▸ MATERIAL PROVIDED
<<<<

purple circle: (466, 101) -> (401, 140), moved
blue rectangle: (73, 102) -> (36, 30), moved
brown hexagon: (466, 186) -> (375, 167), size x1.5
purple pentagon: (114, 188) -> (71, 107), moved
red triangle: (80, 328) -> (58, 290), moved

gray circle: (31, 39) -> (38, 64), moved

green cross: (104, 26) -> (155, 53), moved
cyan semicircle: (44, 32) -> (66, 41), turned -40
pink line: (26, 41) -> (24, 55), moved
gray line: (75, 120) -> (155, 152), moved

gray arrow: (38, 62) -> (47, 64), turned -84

>>>>
<<<<

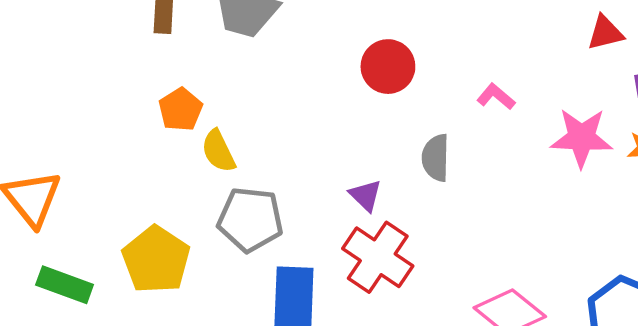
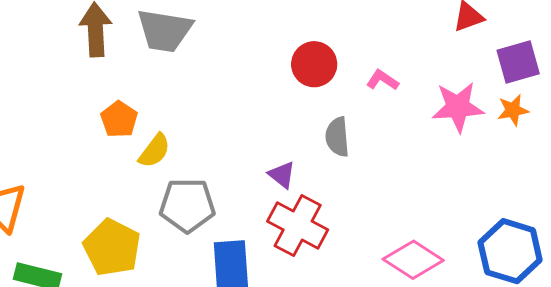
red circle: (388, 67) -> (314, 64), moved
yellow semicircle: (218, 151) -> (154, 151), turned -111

>>>>

▸ EXERCISE DIRECTIONS
Count, in the listing, each line that holds the string "purple", then give the count and nothing else.

▸ EXERCISE SOLUTION
2